— EXERCISE —
Count the lines in the data below that contain the word "major", and reply with that number only.

— RECORD EXCERPTS —

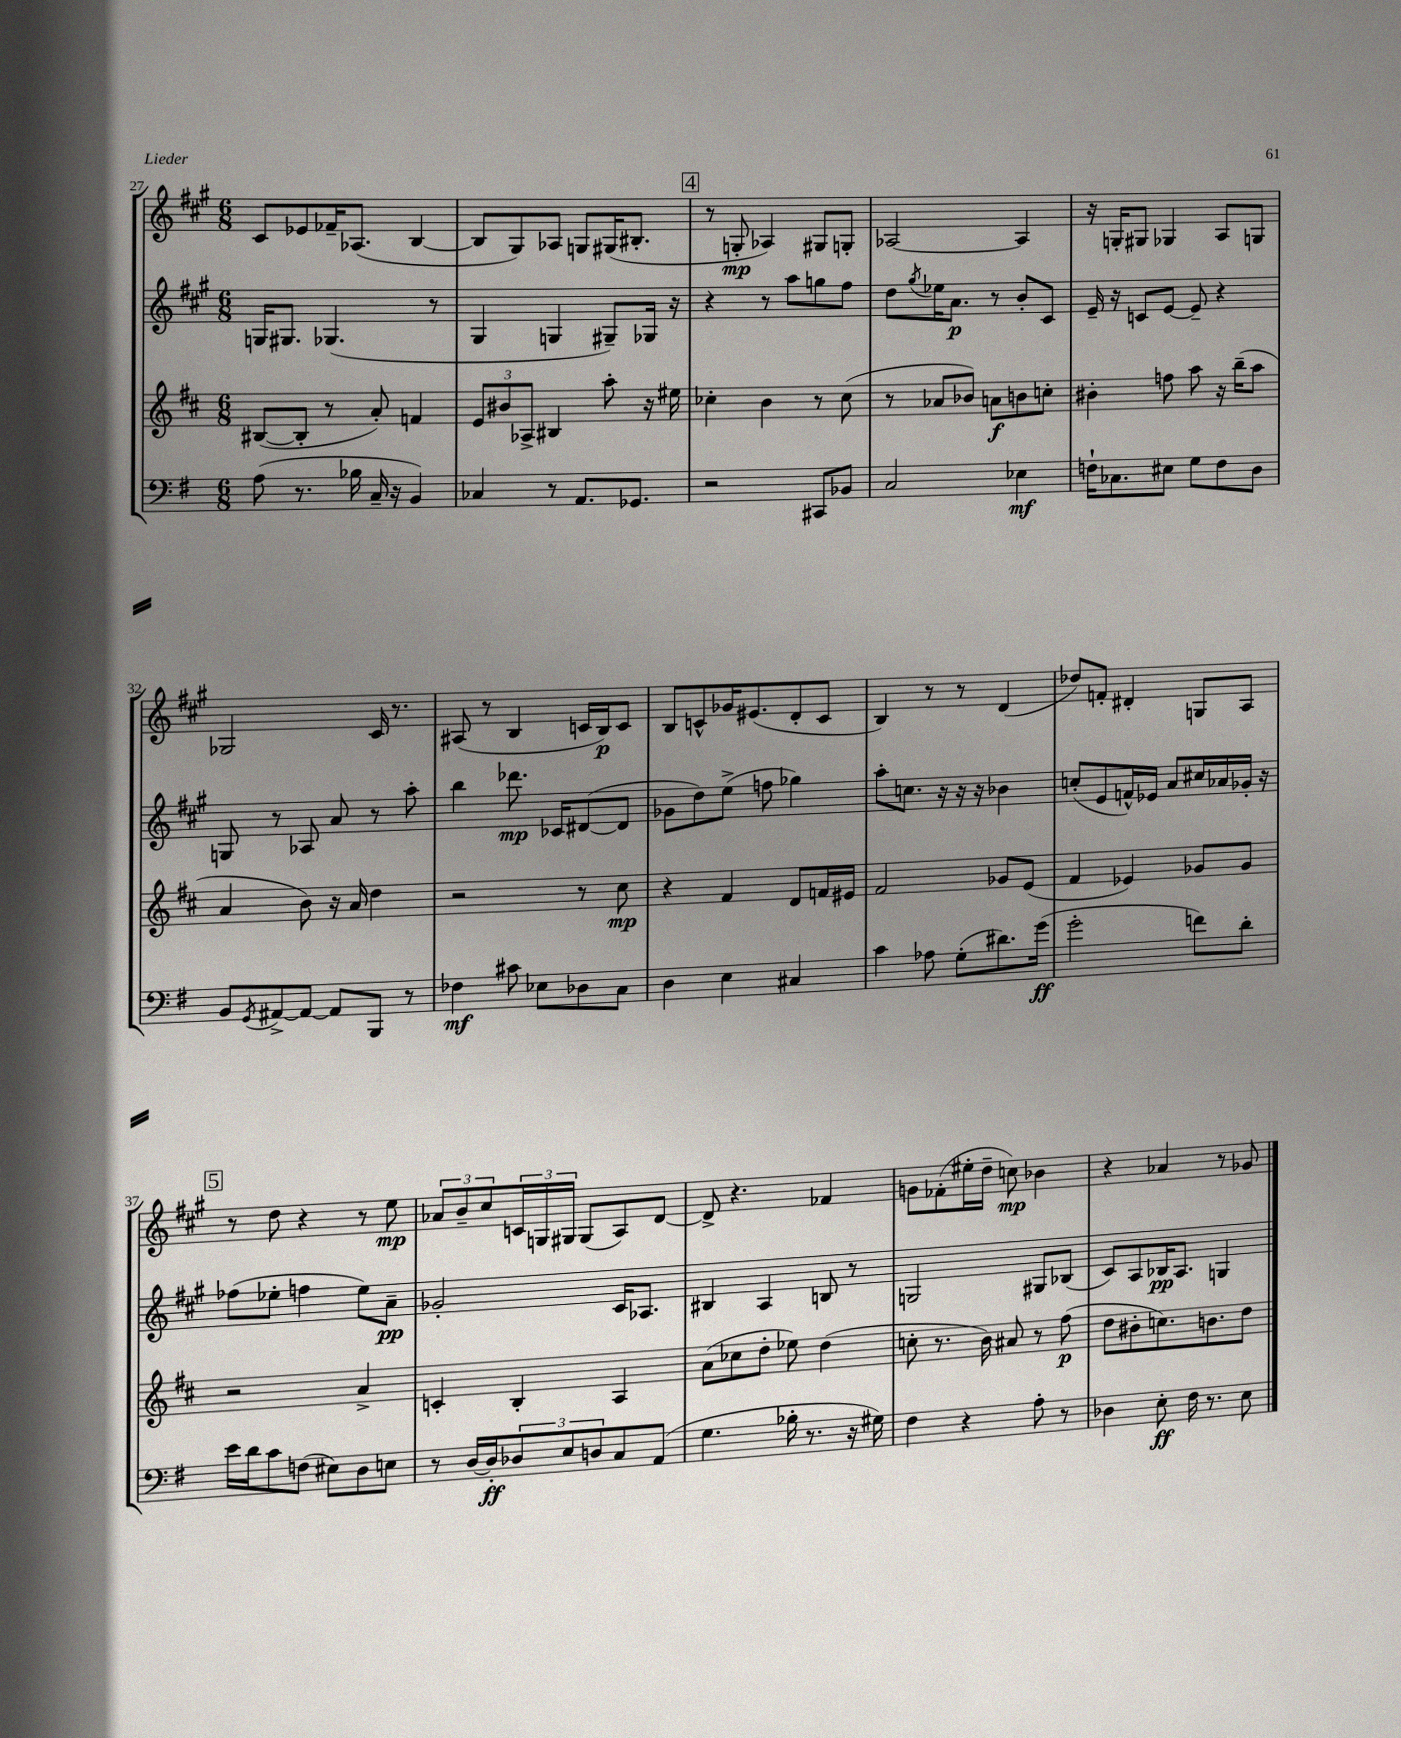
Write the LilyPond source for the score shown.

<<
\new StaffGroup <<
\new Staff = "s0" {
    \clef treble \key a \major \numericTimeSignature \time 6/8
    cis'8 ees'8 fes'16-- aes8.( b4~ |
    b8 gis8) aes8 g8 gis16( bis8.-. |
    \mark \markup { \box "4" } r8 g8-.\mp aes4) gis8 g8-. |
    aes2~ aes4 |
    r16 g16-. gis8 ges4 a8 g8 |
    ges2 cis'16 r8. |
    ais8( r8 b4 c'16 b16\p) c'8 |
    b8 c'8-^ ges'16 eis'8.( d'8-. c'8 |
    b4) r8 r8 d'4( |
    des''8) f'8-. dis'4-. g8 a8 |
    \mark \markup { \box "5" } r8 d''8 r4 r8 e''8\mp |
    \tuplet 3/2 { aes'8 b'8-- cis''8 } \tuplet 3/2 { c'16 g16 gis16 } gis8( a8) d'8~ |
    d'8-> r4. fes'4 |
    g'8 fes'8-.( eis''16-. d''16-- c''8\mp) bes'4 |
    r4 aes'4 r8 ges'8 \bar "|." |
}
\new Staff = "s1" {
    \clef treble \key a \major \numericTimeSignature \time 6/8
    g16 gis8. ges4.( r8 |
    gis4 g4 gis8--) ges16 r16 |
    \mark \markup { \box "4" } r4 r8 a''8 g''8 fis''8 |
    d''8 \acciaccatura { gis''8 } ees''16 a'8.\p r8 b'8-. cis'8 |
    e'16-- r16 c'8 e'8~ e'8-- r4 |
    g8 r8 aes8 a'8 r8 a''8-. |
    b''4 des'''8.\mp ces'16 dis'8~( dis'8 |
    ges'8 d''8) e''8->( f''8 ges''4) |
    a''8-. c''8. r16 r16 r16 bes'4 |
    c''8-.( e'8 f'16-^) ees'16 a'8 cis''16 aes'16 ges'16-. r16 |
    \mark \markup { \box "5" } fes''8( ees''8-. f''4 ees''8) a'8--\pp |
    ges'2-. cis'16 aes8. |
    bis4 a4 b8 r8 |
    g2 gis8 bes8( |
    cis'8) a8 bes16\pp a8. g4 \bar "|." |
}
\new Staff = "s2" {
    \clef treble \key d \major \numericTimeSignature \time 6/8
    bis8~( bis8-. r8 a'8-.) f'4 |
    \tuplet 3/2 { e'8 bis'8 aes8-> } bis4 a''8-. r16 eis''16 |
    \mark \markup { \box "4" } ces''4-. b'4 r8 ces''8( |
    r8 aes'8 bes'8) a'8\f b'8 c''8-. |
    bis'4-. f''8 a''8 r16 b''16--( a''8 |
    a'4 b'8) r16 a'16 d''4 |
    r2 r8 cis''8\mp |
    r4 fis'4 d'8 f'16 eis'16 |
    fis'2 ges'8 e'8( |
    fis'4 ees'4) ges'8 ges'8 |
    \mark \markup { \box "5" } r2 a'4-> |
    c'4-. b4-. a4 |
    a'8( ces''8 d''8-. ees''8) d''4( |
    c''8-. r8. b'16) ais'8 r8 fis''8\p( |
    d''8 bis'8-. c''8.) b'8. d''8 \bar "|." |
}
\new Staff = "s3" {
    \clef bass \key g \major \numericTimeSignature \time 6/8
    a8( r8. bes16 c16-- r16 b,4) |
    ces4 r8 a,8. ges,8. |
    \mark \markup { \box "4" } r2 cis,8 bes,8 |
    c2 ees4\mf |
    f16-! ces8. eis8 g8 f8 d8 |
    b,8 \acciaccatura { g,8 } ais,8~-> ais,8~ ais,8 b,,8 r8 |
    fes4\mf cis'8 ees8 des8 c8 |
    d4 e4 cis4 |
    c'4 aes8 g8-.( dis'8.) g'16\ff( |
    g'2-. f'8) d'8-. |
    \mark \markup { \box "5" } e'16 d'16 c'8 f8( eis8) d8 e8 |
    r8 d16~ d16-.\ff \tuplet 3/2 { des8 e8 d8 } c8 a,8( |
    g4. bes16-. r8. r16 gis16) |
    fis4 r4 a8-. r8 |
    des4 e8-.\ff fis16 r8. e8 \bar "|." |
}
>>
>>
\layout { \context { \Score currentBarNumber = #27 } }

— OUTPUT FOR THIS EXERCISE —
4